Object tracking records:

#####

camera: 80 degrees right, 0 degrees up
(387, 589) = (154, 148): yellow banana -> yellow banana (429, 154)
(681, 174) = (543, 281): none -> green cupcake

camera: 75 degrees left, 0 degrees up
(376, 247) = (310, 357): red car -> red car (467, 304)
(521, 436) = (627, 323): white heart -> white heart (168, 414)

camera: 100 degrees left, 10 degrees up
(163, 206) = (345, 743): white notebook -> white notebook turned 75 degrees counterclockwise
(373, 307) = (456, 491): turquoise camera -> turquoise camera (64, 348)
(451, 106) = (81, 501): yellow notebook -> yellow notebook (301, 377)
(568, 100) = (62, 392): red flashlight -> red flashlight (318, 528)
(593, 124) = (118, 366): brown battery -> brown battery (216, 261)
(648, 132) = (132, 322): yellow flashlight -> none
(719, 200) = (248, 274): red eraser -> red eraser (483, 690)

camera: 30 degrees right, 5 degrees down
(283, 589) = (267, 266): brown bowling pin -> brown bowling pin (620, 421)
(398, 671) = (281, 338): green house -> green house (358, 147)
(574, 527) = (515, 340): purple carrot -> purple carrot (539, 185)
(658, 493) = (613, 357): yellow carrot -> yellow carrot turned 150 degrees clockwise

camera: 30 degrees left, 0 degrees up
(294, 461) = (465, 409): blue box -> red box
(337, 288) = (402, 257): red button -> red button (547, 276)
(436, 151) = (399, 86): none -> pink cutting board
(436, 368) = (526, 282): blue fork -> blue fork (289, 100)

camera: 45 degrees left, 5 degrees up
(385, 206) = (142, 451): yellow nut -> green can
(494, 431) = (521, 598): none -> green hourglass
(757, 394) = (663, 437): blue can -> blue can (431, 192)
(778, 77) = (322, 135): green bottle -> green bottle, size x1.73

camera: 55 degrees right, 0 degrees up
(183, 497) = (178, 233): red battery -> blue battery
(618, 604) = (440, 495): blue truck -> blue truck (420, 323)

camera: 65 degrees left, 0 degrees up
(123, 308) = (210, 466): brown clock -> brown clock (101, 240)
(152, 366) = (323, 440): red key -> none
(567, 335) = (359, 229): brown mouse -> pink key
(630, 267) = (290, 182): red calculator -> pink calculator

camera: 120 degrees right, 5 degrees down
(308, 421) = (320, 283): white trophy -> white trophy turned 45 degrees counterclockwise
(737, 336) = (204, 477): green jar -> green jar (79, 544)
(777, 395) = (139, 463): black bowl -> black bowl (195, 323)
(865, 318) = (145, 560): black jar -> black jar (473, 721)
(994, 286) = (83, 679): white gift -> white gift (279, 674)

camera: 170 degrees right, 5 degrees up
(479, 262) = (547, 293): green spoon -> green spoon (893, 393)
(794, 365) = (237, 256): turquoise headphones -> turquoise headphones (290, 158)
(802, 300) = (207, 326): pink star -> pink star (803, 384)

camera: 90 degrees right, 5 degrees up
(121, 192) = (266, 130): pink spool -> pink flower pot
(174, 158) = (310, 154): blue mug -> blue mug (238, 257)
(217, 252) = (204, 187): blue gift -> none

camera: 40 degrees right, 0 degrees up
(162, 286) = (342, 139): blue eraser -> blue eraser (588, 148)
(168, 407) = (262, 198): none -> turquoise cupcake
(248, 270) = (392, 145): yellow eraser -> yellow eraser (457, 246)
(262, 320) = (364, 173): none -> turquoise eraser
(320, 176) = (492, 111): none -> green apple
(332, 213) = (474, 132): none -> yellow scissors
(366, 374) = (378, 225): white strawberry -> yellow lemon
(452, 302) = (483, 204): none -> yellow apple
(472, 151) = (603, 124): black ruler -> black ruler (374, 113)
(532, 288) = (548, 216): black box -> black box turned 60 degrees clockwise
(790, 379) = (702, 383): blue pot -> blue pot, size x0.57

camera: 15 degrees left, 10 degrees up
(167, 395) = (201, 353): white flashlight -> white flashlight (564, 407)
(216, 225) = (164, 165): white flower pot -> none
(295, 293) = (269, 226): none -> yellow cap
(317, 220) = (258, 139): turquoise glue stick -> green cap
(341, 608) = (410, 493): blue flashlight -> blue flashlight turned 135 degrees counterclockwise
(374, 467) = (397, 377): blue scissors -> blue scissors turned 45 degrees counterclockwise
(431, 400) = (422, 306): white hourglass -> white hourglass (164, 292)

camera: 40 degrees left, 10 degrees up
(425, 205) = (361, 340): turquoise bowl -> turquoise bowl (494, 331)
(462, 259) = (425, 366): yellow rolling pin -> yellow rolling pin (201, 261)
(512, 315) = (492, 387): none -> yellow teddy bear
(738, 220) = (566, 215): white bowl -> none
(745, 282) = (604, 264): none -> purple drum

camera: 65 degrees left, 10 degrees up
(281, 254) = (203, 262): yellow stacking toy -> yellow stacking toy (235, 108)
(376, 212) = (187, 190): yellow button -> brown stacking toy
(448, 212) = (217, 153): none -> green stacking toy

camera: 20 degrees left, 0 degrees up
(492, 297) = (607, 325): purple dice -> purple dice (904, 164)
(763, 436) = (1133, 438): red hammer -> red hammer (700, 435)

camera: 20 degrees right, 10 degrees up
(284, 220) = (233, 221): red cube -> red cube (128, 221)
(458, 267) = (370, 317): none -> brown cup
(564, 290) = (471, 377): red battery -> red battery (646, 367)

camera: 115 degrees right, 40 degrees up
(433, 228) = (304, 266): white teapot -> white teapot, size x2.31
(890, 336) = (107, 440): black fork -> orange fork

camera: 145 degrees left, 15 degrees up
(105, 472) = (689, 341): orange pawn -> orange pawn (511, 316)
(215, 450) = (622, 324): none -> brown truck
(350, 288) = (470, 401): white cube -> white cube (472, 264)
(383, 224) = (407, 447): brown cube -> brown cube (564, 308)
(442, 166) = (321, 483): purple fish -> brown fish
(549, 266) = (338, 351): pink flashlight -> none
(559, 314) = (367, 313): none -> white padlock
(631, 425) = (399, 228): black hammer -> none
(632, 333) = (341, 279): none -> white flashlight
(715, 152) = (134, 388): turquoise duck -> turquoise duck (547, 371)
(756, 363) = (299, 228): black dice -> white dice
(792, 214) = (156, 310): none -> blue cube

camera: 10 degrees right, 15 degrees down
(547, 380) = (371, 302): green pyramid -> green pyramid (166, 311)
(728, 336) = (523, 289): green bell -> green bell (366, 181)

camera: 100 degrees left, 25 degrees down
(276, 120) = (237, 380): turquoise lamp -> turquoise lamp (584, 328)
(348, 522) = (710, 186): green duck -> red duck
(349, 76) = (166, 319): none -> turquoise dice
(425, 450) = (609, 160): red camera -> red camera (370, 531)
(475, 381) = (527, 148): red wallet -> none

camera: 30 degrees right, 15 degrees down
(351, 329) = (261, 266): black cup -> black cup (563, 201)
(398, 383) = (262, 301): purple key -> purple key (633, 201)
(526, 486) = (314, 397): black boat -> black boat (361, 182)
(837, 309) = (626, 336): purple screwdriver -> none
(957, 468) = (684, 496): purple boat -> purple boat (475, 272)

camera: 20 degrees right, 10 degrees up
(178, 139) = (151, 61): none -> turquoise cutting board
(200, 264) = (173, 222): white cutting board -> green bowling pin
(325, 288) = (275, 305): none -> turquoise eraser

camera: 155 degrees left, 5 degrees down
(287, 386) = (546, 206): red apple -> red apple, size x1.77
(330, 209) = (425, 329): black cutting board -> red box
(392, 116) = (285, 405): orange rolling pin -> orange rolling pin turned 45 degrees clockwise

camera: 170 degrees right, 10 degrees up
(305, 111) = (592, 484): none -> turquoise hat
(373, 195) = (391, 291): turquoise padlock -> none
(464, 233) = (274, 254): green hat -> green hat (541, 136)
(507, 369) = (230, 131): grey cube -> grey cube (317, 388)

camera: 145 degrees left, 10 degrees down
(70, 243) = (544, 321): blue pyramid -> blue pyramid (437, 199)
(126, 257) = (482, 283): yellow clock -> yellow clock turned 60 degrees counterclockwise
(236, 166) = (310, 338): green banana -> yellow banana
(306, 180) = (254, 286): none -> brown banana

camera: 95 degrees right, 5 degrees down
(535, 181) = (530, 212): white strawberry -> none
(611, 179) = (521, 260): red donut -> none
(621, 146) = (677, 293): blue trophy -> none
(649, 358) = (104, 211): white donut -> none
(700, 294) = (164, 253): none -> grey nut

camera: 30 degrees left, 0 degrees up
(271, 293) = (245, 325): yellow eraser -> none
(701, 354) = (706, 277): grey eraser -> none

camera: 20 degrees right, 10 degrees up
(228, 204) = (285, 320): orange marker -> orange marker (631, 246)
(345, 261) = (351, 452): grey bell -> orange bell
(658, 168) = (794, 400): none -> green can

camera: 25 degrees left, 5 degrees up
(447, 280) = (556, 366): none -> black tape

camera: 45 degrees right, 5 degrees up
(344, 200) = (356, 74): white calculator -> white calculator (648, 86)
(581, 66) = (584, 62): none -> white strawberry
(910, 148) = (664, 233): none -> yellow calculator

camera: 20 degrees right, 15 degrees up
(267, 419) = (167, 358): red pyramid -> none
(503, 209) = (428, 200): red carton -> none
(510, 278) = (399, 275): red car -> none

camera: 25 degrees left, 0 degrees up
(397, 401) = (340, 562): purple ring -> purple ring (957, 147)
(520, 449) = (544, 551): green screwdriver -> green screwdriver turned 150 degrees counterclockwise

#####

■ ABOUT THIS EXERCISE
Using the data above, reproduce exactly the lines between those holding "(630, 267) = (290, 182): red" and "camera: 40 degrees right, 0 degrees up", inclusive, and no others.

■ RESULT OF THIS EXERCISE
(630, 267) = (290, 182): red calculator -> pink calculator

camera: 120 degrees right, 5 degrees down
(308, 421) = (320, 283): white trophy -> white trophy turned 45 degrees counterclockwise
(737, 336) = (204, 477): green jar -> green jar (79, 544)
(777, 395) = (139, 463): black bowl -> black bowl (195, 323)
(865, 318) = (145, 560): black jar -> black jar (473, 721)
(994, 286) = (83, 679): white gift -> white gift (279, 674)

camera: 170 degrees right, 5 degrees up
(479, 262) = (547, 293): green spoon -> green spoon (893, 393)
(794, 365) = (237, 256): turquoise headphones -> turquoise headphones (290, 158)
(802, 300) = (207, 326): pink star -> pink star (803, 384)

camera: 90 degrees right, 5 degrees up
(121, 192) = (266, 130): pink spool -> pink flower pot
(174, 158) = (310, 154): blue mug -> blue mug (238, 257)
(217, 252) = (204, 187): blue gift -> none

camera: 40 degrees right, 0 degrees up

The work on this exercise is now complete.